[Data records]
________________________________________

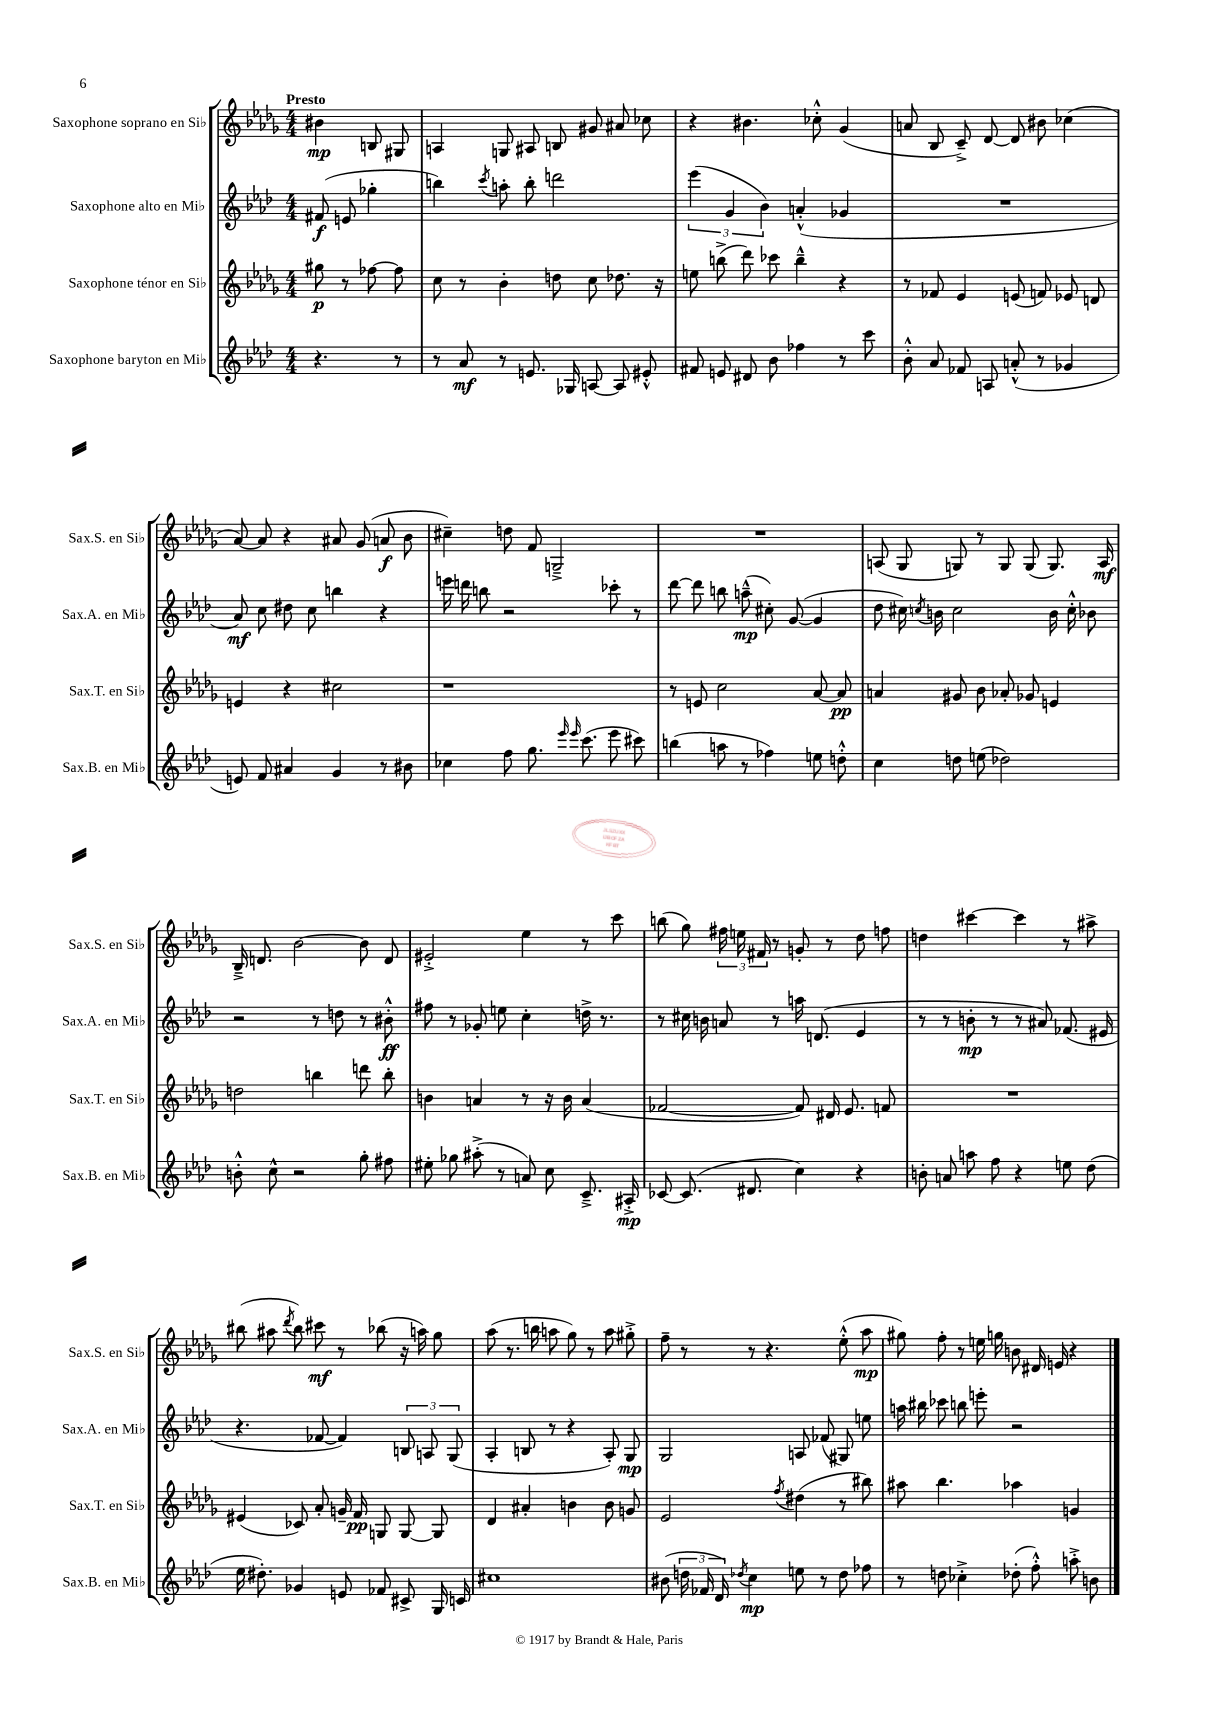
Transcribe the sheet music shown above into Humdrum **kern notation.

**kern	**dynam	**kern	**dynam	**kern	**dynam	**kern	**dynam
*part4	*part4	*part3	*part3	*part2	*part2	*part1	*part1
*staff4	*staff4	*staff3	*staff3	*staff2	*staff2	*staff1	*staff1
*I"Saxophone baryton en Mi♭	*	*I"Saxophone ténor en Si♭	*	*I"Saxophone alto en Mi♭	*	*I"Saxophone soprano en Si♭	*
*I'Sax.B. en Mi♭	*	*I'Sax.T. en Si♭	*	*I'Sax.A. en Mi♭	*	*I'Sax.S. en Si♭	*
*clefG2	*	*clefG2	*	*clefG2	*	*clefG2	*
*k[b-e-a-d-]	*	*k[b-e-a-d-g-]	*	*k[b-e-a-d-]	*	*k[b-e-a-d-g-]	*
*M4/4	*	*M4/4	*	*M4/4	*	*M4/4	*
=	=	=	=	=	=	=	=
!	!	!	!	!	!	!LO:TX:a:B:t=Presto	!
4.r	.	8gg#X\	p	(8f#X/	f	4b#X\	mp
.	.	8r	.	8en/	.	.	.
.	.	[8ff-X\	.	4gg-X'\	.	8Bn/	.
8r	.	8ff-\]	.	.	.	8G#X/	.
=1	=1	=1	=1	=1	=1	=1	=1
8r	.	8cc\	.	4bbn\)	.	4An/	.
8a-/	mf	8r	.	.	.	.	.
.	.	.	.	8qccc/	.	.	.
8r	.	4b-'\	.	8aan'\	.	8Gn/	.
8.en/	.	.	.	8bb'\	.	8A#X/	.
.	.	8ddn\	.	2dddn\	.	8Bn/	.
16G-X/	.	.	.	.	.	.	.
[8An/	.	8cc\	.	.	.	8g#X/	.
8A/]	.	8.dd-X\	.	.	.	8a#X/	.
8e#X'^^/	.	.	.	.	.	8cc-X\	.
.	.	16r	.	.	.	.	.
=2	=2	=2	=2	=2	=2	=2	=2
8f#X/	.	8een\	.	(6eee-\	.	4r	.
8en/	.	(8bbn^\	.	.	.	.	.
.	.	.	.	6g/	.	.	.
8d#X/	.	8ddd-\)	.	.	.	4.b#X\	.
.	.	.	.	6b-\)	.	.	.
8b-\	.	8ccc-X\	.	.	.	.	.
4ff-X\	.	4bb~^^\	.	(4an'^^/	.	.	.
.	.	.	.	.	.	8cc-X'^^\	.
8r	.	4r	.	4g-X/	.	(4g-/	.
8ccc\	.	.	.	.	.	.	.
=3	=3	=3	=3	=3	=3	=3	=3
8b-'^^\	.	8r	.	1r	.	8an/	.
8a-/	.	8f-X/	.	.	.	8B-/	.
8f-X/	.	4e-/	.	.	.	8c~^/)	.
8An/	.	.	.	.	.	[8d-/	.
(8an'^^/	.	(8en/	.	.	.	8d-/]	.
8r	.	8fn/)	.	.	.	8b#X\	.
4g-X/	.	8e-X/	.	.	.	(4cc-X\	.
.	.	8dn/	.	.	.	.	.
!!LO:LB:g=z
=4	=4	=4	=4	=4	=4	=4	=4
8en/)	.	4en/	.	8a-/)	mf	[8a-/)	.
8f/	.	.	.	8cc\	.	8a-/]	.
4a#X/	.	4r	.	8dd#X\	.	4r	.
.	.	.	.	8cc\	.	.	.
4g/	.	2cc#X\	.	4bbn\	.	8a#X/	.
.	.	.	.	.	.	(8g-/	.
8r	.	.	.	4r	.	8an/	f
8b#X\	.	.	.	.	.	8b-\	.
=5	=5	=5	=5	=5	=5	=5	=5
4cc-X\	.	1r	.	16eeen\	.	4cc#X~\)	.
.	.	.	.	16dddn\	.	.	.
.	.	.	.	8bbn\	.	.	.
8ff\	.	.	.	2r	.	8ddn\	.
8.gg\	.	.	.	.	.	8f/	.
.	.	.	.	.	.	2Gn~^/	.
16qqeee-/	.	.	.	.	.	.	.
16qqeee-/	.	.	.	.	.	.	.
(8.ccc\	.	.	.	.	.	.	.
8eee-\	.	.	.	8ccc-X'\	.	.	.
8ccc#X\)	.	.	.	8r	.	.	.
=6	=6	=6	=6	=6	=6	=6	=6
(4bbn\	.	8r	.	[8ddd-\	.	1r	.
.	.	8en/	.	8ddd-\]	.	.	.
8aan\	.	2cc\	.	8bbn\	.	.	.
8r	.	.	.	(8aan~^^\	mp	.	.
4ff-X\)	.	.	.	8cc#X'\)	.	.	.
.	.	.	.	([8g/	.	.	.
8een\	.	[8a-/	.	4g/]	.	.	.
8ddn'^^\	.	8a-/]	pp	.	.	.	.
=7	=7	=7	=7	=7	=7	=7	=7
4cc\	.	4an/	.	8dd-\	.	(8An/	.
.	.	.	.	16cc#X\)	.	8G-/	.
.	.	.	.	8qccn/	.	.	.
.	.	.	.	16bn\	.	.	.
8ddn\	.	8g#X/	.	2cc\	.	8Gn/)	.
(8een\	.	8b-\	.	.	.	8r	.
2dd-X\)	.	8a-X'/	.	.	.	8G/	.
.	.	8g-X/	.	.	.	(8G/	.
.	.	4en/	.	16b\	.	8.G/)	.
.	.	.	.	16cc'^^\	.	.	.
.	.	.	.	8b-X\	.	.	.
.	.	.	.	.	.	16A/	mf
!!LO:LB:g=z
=8	=8	=8	=8	=8	=8	=8	=8
8bn'^^\	.	2ddn\	.	2r	.	16B-~^/	.
.	.	.	.	.	.	8.dn/	.
8cc^^\	.	.	.	.	.	.	.
2r	.	.	.	.	.	[2b-\	.
.	.	4bbn\	.	8r	.	.	.
.	.	.	.	8ddn\	.	.	.
8gg'\	.	8dddn\	.	8r	.	8b-\]	.
8ff#X\	.	8bb'\	.	8b#X'^^\	ff	8d/	.
=9	=9	=9	=9	=9	=9	=9	=9
8ee#X'\	.	4bn\	.	8ff#X\	.	2e#X'^/	.
8gg-X\	.	.	.	8r	.	.	.
(8aa#X'^\	.	4an/	.	8g-X'/	.	.	.
8r	.	.	.	8een\	.	.	.
8an/)	.	8r	.	4cc'\	.	4ee-\	.
8cc\	.	16r	.	.	.	.	.
.	.	16b\	.	.	.	.	.
8.c~^/	.	(4a/	.	16ddn^\	.	8r	.
.	.	.	.	8.r	.	.	.
.	.	.	.	.	.	8ccc\	.
16A#X'^/	mp	.	.	.	.	.	.
=10	=10	=10	=10	=10	=10	=10	=10
[8c-X/	.	[2f-X/	.	8r	.	(8bbn\	.
(8.c-/]	.	.	.	16cc#X\	.	8gg-\)	.
.	.	.	.	16bn\	.	.	.
.	.	.	.	8an/	.	24ff#X\	.
.	.	.	.	.	.	24een\	.
8.d#X/	.	.	.	.	.	.	.
.	.	.	.	.	.	24f#X/	.
.	.	.	.	8r	.	8r	.
4cc\)	.	8f-/])	.	16aan\	.	8gn'/	.
.	.	.	.	(8.dn/	.	.	.
.	.	16d#X/	.	.	.	8r	.
.	.	8.e-/	.	.	.	.	.
4r	.	.	.	4e-/	.	8dd-\	.
.	.	8fn/	.	.	.	8ffn\	.
=11	=11	=11	=11	=11	=11	=11	=11
8bn'\	.	1r	.	8r	.	4ddn\	.
8an/	.	.	.	8r	.	.	.
8aan\	.	.	.	8bn'\	mp	[4ccc#X\	.
8ff\	.	.	.	8r	.	.	.
4r	.	.	.	8r	.	4ccc#\]	.
.	.	.	.	8a#X/)	.	.	.
8een\	.	.	.	(8.f-X/	.	8r	.
(8dd-\	.	.	.	.	.	8aa#X^\	.
.	.	.	.	16e#X/	.	.	.
!!LO:LB:g=z
=12	=12	=12	=12	=12	=12	=12	=12
16ee-\	.	(4e#X/	.	4.r	.	(8bb#X\	.
8.dd#X'\)	.	.	.	.	.	.	.
.	.	.	.	.	.	8aa#X\	.
.	.	.	.	.	.	8qddd-/	.
4g-X/	.	8c-X/)	.	.	.	8bb#\)	.
.	.	8a-'/	.	[8f-X/	.	8ccc#X\	mf
8en/	.	16gn~/	.	4f-/])	.	8r	.
.	.	16f/	pp	.	.	.	.
8f-X/	.	8Gn/	.	.	.	(8bb-X\	.
8c#X^/	.	[8G/	.	12Bn/	.	16r	.
.	.	.	.	.	.	16aan\)	.
.	.	.	.	12An/	.	.	.
16G/	.	8G/]	.	.	.	8gg-\	.
.	.	.	.	(12G/	.	.	.
16cn/	.	.	.	.	.	.	.
=13	=13	=13	=13	=13	=13	=13	=13
1cc#X	.	4d-/	.	4A-'/	.	(8aa-\	.
.	.	.	.	.	.	8.r	.
.	.	4a#X'/	.	8Bn/	.	.	.
.	.	.	.	.	.	16bbn\	.
.	.	.	.	8r	.	8aan\	.
.	.	4bn\	.	4r	.	8gg-\)	.
.	.	.	.	.	.	8r	.
.	.	8b\	.	8A-'/)	.	8aa\	.
.	.	8gn/	.	8G/	mp	8gg#X'^\	.
=14	=14	=14	=14	=14	=14	=14	=14
(8b#X\	.	2e-/	.	2G/	.	8ff~\	.
24ddn\	.	.	.	.	.	8r	.
24f-X/	.	.	.	.	.	.	.
24d-/)	.	.	.	.	.	.	.
8qdd-X/	.	.	.	.	.	.	.
4cc\	mp	.	.	.	.	8r	.
.	.	.	.	.	.	4.r	.
.	.	8qff/	.	.	.	.	.
8een\	.	(4dd#X\	.	8An/	.	.	.
8r	.	.	.	(8f-X/	.	.	.
8dd-\	.	8r	.	8G#X/)	.	(8ee-'^^\	.
8ff-X\	.	8bb#X\)	.	8een\	.	8aa-\	mp
=15	=15	=15	=15	=15	=15	=15	=15
8r	.	8aa#X\	.	16aan\	.	8gg#X\)	.
.	.	.	.	16bb#X\	.	.	.
8ddn\	.	4.bb-\	.	8ccc-X\	.	8ff'\	.
4cc-X'^\	.	.	.	8bbn\	.	8r	.
.	.	.	.	8eeen'\	.	16een\	.
.	.	.	.	.	.	16ggn\	.
(8dd-X'\	.	4aa-X\	.	2r	.	8bn\	.
8ff'^^\)	.	.	.	.	.	16d#X/	.
.	.	.	.	.	.	16en/	.
8aan'^\	.	4gn/	.	.	.	4r	.
8bn\	.	.	.	.	.	.	.
==	==	==	==	==	==	==	==
*-	*-	*-	*-	*-	*-	*-	*-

________________________________________

## Task brief:
State how many lines in the items above contain the string "kern", treating uppercase and lowercase letters as different. Give only the number.

## Final result:
2